*Your instructions*
Line by line, output the material without altering anything.

*Record excerpts*
***
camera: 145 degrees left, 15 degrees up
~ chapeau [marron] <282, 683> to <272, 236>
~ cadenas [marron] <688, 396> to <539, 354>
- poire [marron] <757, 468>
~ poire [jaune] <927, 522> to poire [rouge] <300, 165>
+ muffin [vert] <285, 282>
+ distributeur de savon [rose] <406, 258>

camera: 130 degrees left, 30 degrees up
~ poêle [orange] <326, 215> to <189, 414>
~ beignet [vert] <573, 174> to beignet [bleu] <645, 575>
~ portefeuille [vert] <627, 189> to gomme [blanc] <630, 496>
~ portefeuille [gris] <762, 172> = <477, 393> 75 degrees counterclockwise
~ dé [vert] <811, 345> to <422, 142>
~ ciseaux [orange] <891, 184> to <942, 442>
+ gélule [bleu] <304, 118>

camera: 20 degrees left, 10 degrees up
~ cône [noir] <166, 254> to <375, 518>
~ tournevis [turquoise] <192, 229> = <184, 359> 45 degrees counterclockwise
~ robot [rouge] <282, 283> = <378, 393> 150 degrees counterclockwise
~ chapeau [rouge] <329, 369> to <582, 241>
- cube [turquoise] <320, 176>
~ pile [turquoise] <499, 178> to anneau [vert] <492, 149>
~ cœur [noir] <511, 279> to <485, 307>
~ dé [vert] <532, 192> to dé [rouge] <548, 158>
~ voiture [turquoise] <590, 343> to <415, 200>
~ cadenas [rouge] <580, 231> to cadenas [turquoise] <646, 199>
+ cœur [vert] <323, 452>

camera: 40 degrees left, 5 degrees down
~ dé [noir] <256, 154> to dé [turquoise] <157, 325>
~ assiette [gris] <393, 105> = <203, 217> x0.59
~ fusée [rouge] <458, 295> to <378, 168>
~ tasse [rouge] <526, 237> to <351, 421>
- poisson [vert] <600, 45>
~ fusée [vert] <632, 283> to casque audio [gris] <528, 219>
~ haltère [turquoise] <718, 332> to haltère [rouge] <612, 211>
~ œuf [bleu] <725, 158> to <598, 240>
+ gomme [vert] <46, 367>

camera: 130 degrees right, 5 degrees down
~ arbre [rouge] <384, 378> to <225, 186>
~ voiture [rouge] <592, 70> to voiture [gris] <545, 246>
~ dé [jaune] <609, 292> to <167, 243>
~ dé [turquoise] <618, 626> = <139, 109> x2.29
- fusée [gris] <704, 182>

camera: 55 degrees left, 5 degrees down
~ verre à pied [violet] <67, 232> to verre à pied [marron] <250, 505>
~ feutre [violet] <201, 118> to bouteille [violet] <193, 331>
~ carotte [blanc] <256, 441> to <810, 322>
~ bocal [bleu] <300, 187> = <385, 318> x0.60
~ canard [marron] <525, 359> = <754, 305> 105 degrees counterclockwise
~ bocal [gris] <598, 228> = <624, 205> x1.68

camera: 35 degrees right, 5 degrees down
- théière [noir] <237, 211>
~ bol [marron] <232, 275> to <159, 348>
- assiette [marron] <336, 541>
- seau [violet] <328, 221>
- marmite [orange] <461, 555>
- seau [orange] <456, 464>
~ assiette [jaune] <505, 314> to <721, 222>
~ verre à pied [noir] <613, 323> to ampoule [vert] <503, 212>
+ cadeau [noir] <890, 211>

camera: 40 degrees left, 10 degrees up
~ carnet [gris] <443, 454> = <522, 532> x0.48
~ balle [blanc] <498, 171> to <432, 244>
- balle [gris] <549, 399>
***
*Written answer*
camera: 145 degrees left, 15 degrees up
~ chapeau [marron] <282, 683> to <272, 236>
~ cadenas [marron] <688, 396> to <539, 354>
- poire [marron] <757, 468>
~ poire [jaune] <927, 522> to poire [rouge] <300, 165>
+ muffin [vert] <285, 282>
+ distributeur de savon [rose] <406, 258>

camera: 130 degrees left, 30 degrees up
~ poêle [orange] <326, 215> to <189, 414>
~ beignet [vert] <573, 174> to beignet [bleu] <645, 575>
~ portefeuille [vert] <627, 189> to gomme [blanc] <630, 496>
~ portefeuille [gris] <762, 172> = <477, 393> 75 degrees counterclockwise
~ dé [vert] <811, 345> to <422, 142>
~ ciseaux [orange] <891, 184> to <942, 442>
+ gélule [bleu] <304, 118>

camera: 20 degrees left, 10 degrees up
~ cône [noir] <166, 254> to <375, 518>
~ tournevis [turquoise] <192, 229> = <184, 359> 45 degrees counterclockwise
~ robot [rouge] <282, 283> = <378, 393> 150 degrees counterclockwise
~ chapeau [rouge] <329, 369> to <582, 241>
- cube [turquoise] <320, 176>
~ pile [turquoise] <499, 178> to anneau [vert] <492, 149>
~ cœur [noir] <511, 279> to <485, 307>
~ dé [vert] <532, 192> to dé [rouge] <548, 158>
~ voiture [turquoise] <590, 343> to <415, 200>
~ cadenas [rouge] <580, 231> to cadenas [turquoise] <646, 199>
+ cœur [vert] <323, 452>

camera: 40 degrees left, 5 degrees down
~ dé [noir] <256, 154> to dé [turquoise] <157, 325>
~ assiette [gris] <393, 105> = <203, 217> x0.59
~ fusée [rouge] <458, 295> to <378, 168>
~ tasse [rouge] <526, 237> to <351, 421>
- poisson [vert] <600, 45>
~ fusée [vert] <632, 283> to casque audio [gris] <528, 219>
~ haltère [turquoise] <718, 332> to haltère [rouge] <612, 211>
~ œuf [bleu] <725, 158> to <598, 240>
+ gomme [vert] <46, 367>

camera: 130 degrees right, 5 degrees down
~ arbre [rouge] <384, 378> to <225, 186>
~ voiture [rouge] <592, 70> to voiture [gris] <545, 246>
~ dé [jaune] <609, 292> to <167, 243>
~ dé [turquoise] <618, 626> = <139, 109> x2.29
- fusée [gris] <704, 182>

camera: 55 degrees left, 5 degrees down
~ verre à pied [violet] <67, 232> to verre à pied [marron] <250, 505>
~ feutre [violet] <201, 118> to bouteille [violet] <193, 331>
~ carotte [blanc] <256, 441> to <810, 322>
~ bocal [bleu] <300, 187> = <385, 318> x0.60
~ canard [marron] <525, 359> = <754, 305> 105 degrees counterclockwise
~ bocal [gris] <598, 228> = <624, 205> x1.68

camera: 35 degrees right, 5 degrees down
- théière [noir] <237, 211>
~ bol [marron] <232, 275> to <159, 348>
- assiette [marron] <336, 541>
- seau [violet] <328, 221>
- marmite [orange] <461, 555>
- seau [orange] <456, 464>
~ assiette [jaune] <505, 314> to <721, 222>
~ verre à pied [noir] <613, 323> to ampoule [vert] <503, 212>
+ cadeau [noir] <890, 211>

camera: 40 degrees left, 10 degrees up
~ carnet [gris] <443, 454> = <522, 532> x0.48
~ balle [blanc] <498, 171> to <432, 244>
- balle [gris] <549, 399>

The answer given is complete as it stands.